Aim of the exercise: From the records below, please repeat exactly the line that has "R2: 1.5k (VIN, VREF) -> 1.5k (+12V, VREF)", the line that has "V1: AC 6V (GND, VRAW)", and every line between them, and nothing else.

:: Provided data ::

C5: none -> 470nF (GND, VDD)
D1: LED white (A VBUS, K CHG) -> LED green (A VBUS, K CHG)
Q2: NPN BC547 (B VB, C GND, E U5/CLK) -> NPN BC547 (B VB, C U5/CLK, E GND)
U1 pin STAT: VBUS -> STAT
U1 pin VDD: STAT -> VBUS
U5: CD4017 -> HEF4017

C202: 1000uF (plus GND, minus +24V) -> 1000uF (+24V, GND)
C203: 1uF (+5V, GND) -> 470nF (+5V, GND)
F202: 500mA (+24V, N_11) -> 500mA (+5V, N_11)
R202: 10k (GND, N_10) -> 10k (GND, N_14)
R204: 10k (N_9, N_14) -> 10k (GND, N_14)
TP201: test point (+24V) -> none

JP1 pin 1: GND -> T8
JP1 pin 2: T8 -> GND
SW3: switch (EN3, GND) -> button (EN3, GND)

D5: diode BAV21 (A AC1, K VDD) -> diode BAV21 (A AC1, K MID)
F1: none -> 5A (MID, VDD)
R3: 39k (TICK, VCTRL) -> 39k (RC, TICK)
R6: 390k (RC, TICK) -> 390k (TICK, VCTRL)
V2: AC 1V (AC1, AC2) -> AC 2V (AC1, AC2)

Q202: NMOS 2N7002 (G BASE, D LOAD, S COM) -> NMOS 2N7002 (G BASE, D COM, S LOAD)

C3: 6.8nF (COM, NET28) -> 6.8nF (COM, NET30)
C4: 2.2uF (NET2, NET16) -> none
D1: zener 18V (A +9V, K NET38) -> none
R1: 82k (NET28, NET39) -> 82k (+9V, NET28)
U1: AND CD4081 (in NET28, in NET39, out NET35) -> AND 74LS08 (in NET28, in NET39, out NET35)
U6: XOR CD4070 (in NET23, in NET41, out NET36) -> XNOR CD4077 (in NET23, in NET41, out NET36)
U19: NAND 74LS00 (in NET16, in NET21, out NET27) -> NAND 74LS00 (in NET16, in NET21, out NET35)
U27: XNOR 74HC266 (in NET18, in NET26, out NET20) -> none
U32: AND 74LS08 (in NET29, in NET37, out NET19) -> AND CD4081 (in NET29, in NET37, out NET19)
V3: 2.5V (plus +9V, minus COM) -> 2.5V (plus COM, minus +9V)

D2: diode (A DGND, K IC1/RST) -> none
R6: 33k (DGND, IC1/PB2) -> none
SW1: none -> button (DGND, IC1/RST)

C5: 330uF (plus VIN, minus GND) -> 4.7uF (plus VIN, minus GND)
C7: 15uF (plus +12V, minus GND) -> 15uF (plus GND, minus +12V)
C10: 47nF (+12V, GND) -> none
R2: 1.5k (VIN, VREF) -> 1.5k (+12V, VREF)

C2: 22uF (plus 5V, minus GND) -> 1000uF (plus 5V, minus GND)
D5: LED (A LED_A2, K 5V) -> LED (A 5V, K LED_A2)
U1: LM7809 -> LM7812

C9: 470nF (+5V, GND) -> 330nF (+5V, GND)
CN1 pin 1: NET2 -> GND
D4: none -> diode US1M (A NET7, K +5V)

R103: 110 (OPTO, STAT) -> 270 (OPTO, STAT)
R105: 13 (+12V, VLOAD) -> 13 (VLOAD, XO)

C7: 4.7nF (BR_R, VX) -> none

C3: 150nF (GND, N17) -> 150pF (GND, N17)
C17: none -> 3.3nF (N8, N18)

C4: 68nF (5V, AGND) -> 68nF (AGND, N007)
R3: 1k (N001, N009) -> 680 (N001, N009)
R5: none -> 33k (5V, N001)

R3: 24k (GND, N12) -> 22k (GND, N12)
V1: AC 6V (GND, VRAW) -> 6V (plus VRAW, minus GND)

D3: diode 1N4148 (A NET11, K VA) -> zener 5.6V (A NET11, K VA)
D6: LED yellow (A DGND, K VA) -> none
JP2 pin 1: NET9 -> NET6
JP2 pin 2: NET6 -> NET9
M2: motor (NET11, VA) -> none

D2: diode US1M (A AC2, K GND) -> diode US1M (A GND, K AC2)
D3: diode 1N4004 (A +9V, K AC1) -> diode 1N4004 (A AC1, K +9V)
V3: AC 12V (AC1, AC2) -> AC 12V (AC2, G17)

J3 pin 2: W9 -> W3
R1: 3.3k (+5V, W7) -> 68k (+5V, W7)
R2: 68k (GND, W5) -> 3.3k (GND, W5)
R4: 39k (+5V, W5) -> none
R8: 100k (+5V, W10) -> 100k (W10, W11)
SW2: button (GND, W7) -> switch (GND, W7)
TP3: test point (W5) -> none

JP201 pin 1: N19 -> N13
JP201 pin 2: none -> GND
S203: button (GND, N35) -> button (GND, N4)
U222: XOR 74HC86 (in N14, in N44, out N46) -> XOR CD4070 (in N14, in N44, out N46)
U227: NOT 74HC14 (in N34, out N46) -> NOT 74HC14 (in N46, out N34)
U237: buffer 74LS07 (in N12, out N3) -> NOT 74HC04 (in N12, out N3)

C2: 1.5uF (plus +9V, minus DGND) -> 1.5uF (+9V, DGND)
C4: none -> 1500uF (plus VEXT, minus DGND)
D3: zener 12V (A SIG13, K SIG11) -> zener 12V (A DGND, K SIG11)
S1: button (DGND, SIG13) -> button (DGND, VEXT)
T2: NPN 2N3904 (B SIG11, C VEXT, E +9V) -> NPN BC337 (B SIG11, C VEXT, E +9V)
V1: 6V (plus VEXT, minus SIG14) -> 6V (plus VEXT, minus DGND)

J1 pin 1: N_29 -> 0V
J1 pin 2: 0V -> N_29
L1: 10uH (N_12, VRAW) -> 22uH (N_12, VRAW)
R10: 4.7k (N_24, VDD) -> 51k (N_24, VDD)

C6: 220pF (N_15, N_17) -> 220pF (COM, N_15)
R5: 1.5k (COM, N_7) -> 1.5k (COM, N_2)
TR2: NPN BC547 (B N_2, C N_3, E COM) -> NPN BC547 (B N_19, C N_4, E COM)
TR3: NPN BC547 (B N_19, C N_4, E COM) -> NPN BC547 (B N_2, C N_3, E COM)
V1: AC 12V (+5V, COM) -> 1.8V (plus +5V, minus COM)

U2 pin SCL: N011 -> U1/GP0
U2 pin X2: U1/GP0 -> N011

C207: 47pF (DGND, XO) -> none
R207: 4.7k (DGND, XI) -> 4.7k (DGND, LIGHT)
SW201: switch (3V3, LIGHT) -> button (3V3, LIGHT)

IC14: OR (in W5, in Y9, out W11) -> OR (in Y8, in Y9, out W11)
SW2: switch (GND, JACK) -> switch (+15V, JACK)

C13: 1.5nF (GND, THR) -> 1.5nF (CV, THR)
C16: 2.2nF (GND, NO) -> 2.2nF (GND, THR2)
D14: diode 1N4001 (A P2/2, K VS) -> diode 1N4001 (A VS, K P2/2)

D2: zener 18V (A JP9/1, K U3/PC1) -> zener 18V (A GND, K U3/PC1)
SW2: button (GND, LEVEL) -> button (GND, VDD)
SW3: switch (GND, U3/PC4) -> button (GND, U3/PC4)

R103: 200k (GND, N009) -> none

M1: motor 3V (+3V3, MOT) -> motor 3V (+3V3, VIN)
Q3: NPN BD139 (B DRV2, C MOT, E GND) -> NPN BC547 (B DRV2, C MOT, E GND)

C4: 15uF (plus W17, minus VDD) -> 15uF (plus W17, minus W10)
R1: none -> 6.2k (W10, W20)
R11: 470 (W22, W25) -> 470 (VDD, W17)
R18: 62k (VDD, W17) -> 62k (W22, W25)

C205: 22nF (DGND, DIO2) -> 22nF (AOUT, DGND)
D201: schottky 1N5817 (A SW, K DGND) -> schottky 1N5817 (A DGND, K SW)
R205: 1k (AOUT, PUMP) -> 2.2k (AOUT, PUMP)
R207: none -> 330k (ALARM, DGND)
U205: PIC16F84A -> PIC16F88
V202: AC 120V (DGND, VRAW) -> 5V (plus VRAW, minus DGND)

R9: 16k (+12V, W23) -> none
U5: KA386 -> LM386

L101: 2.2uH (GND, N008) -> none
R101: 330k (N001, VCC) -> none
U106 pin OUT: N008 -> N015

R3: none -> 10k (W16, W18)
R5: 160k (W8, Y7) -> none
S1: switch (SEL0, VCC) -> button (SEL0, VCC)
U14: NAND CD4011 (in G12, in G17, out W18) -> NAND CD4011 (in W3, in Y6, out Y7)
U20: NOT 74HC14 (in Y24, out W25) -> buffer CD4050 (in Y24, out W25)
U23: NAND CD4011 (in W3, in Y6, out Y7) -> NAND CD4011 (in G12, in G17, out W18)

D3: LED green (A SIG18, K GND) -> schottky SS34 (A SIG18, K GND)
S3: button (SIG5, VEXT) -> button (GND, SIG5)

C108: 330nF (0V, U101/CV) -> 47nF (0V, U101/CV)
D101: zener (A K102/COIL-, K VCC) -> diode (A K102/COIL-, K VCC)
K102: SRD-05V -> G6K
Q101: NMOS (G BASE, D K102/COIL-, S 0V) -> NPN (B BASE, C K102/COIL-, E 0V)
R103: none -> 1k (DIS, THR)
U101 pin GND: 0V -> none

:::

Answer to this exercise:
R2: 1.5k (VIN, VREF) -> 1.5k (+12V, VREF)

C2: 22uF (plus 5V, minus GND) -> 1000uF (plus 5V, minus GND)
D5: LED (A LED_A2, K 5V) -> LED (A 5V, K LED_A2)
U1: LM7809 -> LM7812

C9: 470nF (+5V, GND) -> 330nF (+5V, GND)
CN1 pin 1: NET2 -> GND
D4: none -> diode US1M (A NET7, K +5V)

R103: 110 (OPTO, STAT) -> 270 (OPTO, STAT)
R105: 13 (+12V, VLOAD) -> 13 (VLOAD, XO)

C7: 4.7nF (BR_R, VX) -> none

C3: 150nF (GND, N17) -> 150pF (GND, N17)
C17: none -> 3.3nF (N8, N18)

C4: 68nF (5V, AGND) -> 68nF (AGND, N007)
R3: 1k (N001, N009) -> 680 (N001, N009)
R5: none -> 33k (5V, N001)

R3: 24k (GND, N12) -> 22k (GND, N12)
V1: AC 6V (GND, VRAW) -> 6V (plus VRAW, minus GND)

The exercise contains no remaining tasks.